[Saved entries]
******

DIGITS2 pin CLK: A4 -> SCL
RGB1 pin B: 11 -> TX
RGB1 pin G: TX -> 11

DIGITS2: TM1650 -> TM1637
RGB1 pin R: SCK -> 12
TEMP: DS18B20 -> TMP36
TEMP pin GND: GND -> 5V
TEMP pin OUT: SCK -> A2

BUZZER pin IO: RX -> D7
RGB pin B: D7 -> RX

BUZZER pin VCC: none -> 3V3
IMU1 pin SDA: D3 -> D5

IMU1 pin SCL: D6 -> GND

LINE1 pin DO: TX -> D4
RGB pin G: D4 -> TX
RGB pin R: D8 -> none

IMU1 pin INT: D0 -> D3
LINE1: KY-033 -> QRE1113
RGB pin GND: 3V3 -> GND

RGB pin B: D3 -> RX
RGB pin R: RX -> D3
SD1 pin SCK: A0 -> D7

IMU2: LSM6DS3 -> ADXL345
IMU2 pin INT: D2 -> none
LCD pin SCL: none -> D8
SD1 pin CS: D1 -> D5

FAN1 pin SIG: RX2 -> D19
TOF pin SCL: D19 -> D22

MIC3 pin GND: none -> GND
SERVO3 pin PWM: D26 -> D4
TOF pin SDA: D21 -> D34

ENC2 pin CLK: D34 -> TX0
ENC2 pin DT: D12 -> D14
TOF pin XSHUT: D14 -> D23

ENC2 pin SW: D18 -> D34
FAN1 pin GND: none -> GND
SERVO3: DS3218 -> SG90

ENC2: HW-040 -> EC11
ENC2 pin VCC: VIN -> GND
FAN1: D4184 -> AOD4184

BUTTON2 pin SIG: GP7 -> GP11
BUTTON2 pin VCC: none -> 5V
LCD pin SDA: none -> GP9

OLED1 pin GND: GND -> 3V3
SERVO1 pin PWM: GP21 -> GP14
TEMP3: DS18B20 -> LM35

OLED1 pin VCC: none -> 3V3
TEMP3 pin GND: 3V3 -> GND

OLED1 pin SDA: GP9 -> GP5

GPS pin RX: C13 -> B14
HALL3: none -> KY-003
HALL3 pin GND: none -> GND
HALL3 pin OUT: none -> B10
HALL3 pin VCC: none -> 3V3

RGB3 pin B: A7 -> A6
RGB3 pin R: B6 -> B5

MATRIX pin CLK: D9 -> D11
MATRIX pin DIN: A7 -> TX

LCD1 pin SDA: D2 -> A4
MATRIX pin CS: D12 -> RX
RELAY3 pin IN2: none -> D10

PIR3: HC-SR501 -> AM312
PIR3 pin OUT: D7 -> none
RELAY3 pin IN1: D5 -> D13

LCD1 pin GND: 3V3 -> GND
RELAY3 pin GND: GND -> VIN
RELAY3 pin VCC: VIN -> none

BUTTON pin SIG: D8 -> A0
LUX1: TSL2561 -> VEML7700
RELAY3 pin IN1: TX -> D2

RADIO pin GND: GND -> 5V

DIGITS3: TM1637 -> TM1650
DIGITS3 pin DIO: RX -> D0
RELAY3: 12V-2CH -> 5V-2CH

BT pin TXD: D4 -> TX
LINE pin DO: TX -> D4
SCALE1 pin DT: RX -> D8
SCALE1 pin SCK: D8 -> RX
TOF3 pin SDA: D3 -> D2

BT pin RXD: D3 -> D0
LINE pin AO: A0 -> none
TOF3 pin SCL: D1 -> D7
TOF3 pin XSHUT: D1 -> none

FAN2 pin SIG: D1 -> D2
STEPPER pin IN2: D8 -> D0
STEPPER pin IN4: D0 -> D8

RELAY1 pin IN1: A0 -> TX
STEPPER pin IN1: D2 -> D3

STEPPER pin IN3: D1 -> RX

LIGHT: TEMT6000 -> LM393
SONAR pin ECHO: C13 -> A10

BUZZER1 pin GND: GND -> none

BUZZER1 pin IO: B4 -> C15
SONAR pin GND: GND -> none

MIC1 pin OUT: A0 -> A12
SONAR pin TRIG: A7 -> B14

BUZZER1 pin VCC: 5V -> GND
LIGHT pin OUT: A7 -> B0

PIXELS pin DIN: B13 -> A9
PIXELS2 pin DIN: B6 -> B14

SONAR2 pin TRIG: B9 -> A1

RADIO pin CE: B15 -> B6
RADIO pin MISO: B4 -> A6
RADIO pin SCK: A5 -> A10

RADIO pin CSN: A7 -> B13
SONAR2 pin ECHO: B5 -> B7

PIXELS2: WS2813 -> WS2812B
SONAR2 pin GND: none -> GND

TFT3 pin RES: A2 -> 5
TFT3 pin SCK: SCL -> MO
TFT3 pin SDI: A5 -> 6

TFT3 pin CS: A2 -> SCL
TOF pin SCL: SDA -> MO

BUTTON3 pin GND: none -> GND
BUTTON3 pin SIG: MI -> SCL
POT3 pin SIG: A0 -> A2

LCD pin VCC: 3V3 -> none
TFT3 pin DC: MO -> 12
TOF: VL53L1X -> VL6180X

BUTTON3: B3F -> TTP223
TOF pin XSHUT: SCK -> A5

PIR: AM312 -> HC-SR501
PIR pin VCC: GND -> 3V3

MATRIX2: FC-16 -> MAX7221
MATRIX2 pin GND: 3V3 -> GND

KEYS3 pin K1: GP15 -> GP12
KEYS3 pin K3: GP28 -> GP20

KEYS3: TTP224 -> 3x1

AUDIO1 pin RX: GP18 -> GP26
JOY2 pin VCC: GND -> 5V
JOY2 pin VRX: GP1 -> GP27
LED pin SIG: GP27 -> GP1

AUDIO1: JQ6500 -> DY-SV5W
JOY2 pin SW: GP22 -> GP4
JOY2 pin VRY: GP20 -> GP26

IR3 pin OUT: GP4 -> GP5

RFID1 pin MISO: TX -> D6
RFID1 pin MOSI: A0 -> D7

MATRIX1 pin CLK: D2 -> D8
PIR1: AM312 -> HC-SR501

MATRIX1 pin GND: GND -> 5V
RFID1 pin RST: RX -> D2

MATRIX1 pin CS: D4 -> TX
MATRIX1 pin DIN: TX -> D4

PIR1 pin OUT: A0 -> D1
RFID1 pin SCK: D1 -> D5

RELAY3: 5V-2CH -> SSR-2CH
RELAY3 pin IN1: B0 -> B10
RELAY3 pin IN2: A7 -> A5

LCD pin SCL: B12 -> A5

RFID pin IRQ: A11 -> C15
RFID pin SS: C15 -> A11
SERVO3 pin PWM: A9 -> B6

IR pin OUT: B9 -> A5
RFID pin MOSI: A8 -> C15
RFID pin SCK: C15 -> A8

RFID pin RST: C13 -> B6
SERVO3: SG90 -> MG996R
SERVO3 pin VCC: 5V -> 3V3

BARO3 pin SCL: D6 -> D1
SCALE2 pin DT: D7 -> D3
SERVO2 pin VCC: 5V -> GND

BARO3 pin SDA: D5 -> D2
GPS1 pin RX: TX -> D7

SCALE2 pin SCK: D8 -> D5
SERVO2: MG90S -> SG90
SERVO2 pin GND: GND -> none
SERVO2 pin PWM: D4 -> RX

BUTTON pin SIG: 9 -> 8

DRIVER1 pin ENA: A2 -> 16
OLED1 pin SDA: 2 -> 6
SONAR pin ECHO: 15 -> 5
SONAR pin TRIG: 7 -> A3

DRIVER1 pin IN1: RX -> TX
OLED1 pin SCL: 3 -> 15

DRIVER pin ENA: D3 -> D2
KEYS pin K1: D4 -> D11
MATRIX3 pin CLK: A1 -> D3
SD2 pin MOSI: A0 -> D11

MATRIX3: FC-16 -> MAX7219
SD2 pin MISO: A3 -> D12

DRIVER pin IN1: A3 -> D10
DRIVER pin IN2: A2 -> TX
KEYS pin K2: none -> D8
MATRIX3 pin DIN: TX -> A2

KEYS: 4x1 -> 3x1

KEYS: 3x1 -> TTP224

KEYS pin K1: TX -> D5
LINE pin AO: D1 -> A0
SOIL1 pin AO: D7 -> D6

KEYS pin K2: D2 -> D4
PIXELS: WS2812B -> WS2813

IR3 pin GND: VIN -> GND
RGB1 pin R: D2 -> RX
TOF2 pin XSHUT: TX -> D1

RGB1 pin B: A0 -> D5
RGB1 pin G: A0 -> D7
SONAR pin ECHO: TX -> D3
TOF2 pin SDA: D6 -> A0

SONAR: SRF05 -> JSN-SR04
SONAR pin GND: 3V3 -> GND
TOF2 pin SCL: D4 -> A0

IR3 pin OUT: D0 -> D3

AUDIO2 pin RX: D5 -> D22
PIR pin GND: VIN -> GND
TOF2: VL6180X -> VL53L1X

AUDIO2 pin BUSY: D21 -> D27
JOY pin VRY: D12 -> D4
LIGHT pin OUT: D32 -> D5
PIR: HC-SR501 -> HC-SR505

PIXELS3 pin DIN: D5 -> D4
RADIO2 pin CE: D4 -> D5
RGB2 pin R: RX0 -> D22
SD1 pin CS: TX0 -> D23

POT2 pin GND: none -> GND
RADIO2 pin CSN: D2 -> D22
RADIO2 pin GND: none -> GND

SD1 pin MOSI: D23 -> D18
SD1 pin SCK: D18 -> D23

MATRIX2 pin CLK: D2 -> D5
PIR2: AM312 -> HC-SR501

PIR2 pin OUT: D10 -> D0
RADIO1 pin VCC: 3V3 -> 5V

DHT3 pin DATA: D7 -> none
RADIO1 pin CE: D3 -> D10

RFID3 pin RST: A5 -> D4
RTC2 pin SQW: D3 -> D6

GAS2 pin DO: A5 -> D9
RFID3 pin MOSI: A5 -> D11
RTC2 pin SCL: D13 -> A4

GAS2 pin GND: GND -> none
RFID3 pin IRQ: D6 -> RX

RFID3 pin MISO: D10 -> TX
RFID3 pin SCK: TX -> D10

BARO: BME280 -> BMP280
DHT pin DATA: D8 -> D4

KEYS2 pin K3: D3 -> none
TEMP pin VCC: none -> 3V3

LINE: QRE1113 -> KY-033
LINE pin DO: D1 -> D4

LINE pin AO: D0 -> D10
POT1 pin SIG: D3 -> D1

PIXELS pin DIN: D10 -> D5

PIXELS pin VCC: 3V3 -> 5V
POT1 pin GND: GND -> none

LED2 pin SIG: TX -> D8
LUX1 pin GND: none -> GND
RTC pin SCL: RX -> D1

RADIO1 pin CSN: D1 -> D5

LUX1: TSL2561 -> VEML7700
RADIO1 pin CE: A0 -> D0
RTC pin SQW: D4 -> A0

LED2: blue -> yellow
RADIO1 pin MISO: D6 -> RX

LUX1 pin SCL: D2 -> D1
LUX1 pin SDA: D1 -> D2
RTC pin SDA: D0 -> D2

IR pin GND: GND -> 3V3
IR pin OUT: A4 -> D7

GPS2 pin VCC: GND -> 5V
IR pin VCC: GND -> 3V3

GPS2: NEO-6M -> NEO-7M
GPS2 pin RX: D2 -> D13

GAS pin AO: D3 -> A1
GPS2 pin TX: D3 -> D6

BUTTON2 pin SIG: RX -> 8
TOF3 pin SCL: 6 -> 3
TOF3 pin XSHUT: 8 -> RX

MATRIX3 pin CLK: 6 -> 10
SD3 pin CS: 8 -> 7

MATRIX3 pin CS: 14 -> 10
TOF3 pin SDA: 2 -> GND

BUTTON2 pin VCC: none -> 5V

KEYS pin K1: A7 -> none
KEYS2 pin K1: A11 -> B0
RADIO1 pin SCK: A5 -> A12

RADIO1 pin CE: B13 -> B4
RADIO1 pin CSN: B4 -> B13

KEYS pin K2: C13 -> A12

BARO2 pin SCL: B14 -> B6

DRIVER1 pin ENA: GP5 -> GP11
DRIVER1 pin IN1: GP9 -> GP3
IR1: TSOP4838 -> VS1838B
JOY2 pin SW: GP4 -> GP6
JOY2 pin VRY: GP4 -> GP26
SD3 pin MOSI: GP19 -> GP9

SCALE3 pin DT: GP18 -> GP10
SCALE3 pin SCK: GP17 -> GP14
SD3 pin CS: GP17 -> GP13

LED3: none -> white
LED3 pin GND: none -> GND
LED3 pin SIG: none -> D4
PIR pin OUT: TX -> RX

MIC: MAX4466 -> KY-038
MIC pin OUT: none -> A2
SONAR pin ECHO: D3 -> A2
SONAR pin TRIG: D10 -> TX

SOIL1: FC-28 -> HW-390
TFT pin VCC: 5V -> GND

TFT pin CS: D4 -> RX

******

- **WORK ORDER**
Look above for the line holding "BUTTON3 pin SIG: MI -> SCL", then set down exactly that line and every line after it up to and including the line holding "AUDIO1: JQ6500 -> DY-SV5W", with nothing else.

- **RESPONSE FOR THIS EXERCISE**
BUTTON3 pin SIG: MI -> SCL
POT3 pin SIG: A0 -> A2

LCD pin VCC: 3V3 -> none
TFT3 pin DC: MO -> 12
TOF: VL53L1X -> VL6180X

BUTTON3: B3F -> TTP223
TOF pin XSHUT: SCK -> A5

PIR: AM312 -> HC-SR501
PIR pin VCC: GND -> 3V3

MATRIX2: FC-16 -> MAX7221
MATRIX2 pin GND: 3V3 -> GND

KEYS3 pin K1: GP15 -> GP12
KEYS3 pin K3: GP28 -> GP20

KEYS3: TTP224 -> 3x1

AUDIO1 pin RX: GP18 -> GP26
JOY2 pin VCC: GND -> 5V
JOY2 pin VRX: GP1 -> GP27
LED pin SIG: GP27 -> GP1

AUDIO1: JQ6500 -> DY-SV5W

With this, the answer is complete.